Version difference data
▬▬▬▬▬▬▬▬▬▬

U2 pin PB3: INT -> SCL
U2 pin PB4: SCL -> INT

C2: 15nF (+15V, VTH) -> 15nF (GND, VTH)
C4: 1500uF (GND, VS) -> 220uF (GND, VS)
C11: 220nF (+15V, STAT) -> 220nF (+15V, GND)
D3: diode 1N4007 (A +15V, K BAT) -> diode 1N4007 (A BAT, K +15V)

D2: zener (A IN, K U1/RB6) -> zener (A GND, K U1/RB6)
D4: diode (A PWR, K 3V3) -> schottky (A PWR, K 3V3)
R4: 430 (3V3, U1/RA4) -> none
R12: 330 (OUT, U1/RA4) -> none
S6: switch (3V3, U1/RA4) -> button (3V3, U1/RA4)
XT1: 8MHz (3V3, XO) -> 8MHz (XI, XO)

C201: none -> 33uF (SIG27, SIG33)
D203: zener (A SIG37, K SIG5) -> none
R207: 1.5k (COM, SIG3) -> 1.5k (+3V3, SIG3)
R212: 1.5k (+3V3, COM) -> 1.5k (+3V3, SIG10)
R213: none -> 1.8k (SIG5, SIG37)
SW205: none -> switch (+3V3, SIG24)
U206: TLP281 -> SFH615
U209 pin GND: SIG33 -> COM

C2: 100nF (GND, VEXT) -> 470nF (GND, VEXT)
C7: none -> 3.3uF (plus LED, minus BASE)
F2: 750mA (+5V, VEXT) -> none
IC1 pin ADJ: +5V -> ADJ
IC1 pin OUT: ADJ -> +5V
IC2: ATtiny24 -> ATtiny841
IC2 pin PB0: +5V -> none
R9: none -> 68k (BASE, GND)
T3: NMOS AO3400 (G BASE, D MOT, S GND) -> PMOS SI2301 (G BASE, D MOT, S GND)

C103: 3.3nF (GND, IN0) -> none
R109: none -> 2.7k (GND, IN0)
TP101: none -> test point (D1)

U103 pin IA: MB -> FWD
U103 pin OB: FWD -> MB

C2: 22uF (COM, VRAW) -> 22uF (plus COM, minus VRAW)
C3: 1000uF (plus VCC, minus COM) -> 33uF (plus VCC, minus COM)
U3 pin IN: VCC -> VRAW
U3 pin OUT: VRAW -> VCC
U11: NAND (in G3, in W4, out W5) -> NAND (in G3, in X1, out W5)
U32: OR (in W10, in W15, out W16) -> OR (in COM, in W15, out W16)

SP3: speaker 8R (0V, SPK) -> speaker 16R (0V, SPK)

▬▬▬▬▬▬▬▬▬▬

■ Problem description
All lines above between those holding "IC2 pin PB0: +5V -> none" and "U3 pin IN: VCC -> VRAW", inclusive, must be set down unchanged, and no other line may be included.

■ Solution below
IC2 pin PB0: +5V -> none
R9: none -> 68k (BASE, GND)
T3: NMOS AO3400 (G BASE, D MOT, S GND) -> PMOS SI2301 (G BASE, D MOT, S GND)

C103: 3.3nF (GND, IN0) -> none
R109: none -> 2.7k (GND, IN0)
TP101: none -> test point (D1)

U103 pin IA: MB -> FWD
U103 pin OB: FWD -> MB

C2: 22uF (COM, VRAW) -> 22uF (plus COM, minus VRAW)
C3: 1000uF (plus VCC, minus COM) -> 33uF (plus VCC, minus COM)
U3 pin IN: VCC -> VRAW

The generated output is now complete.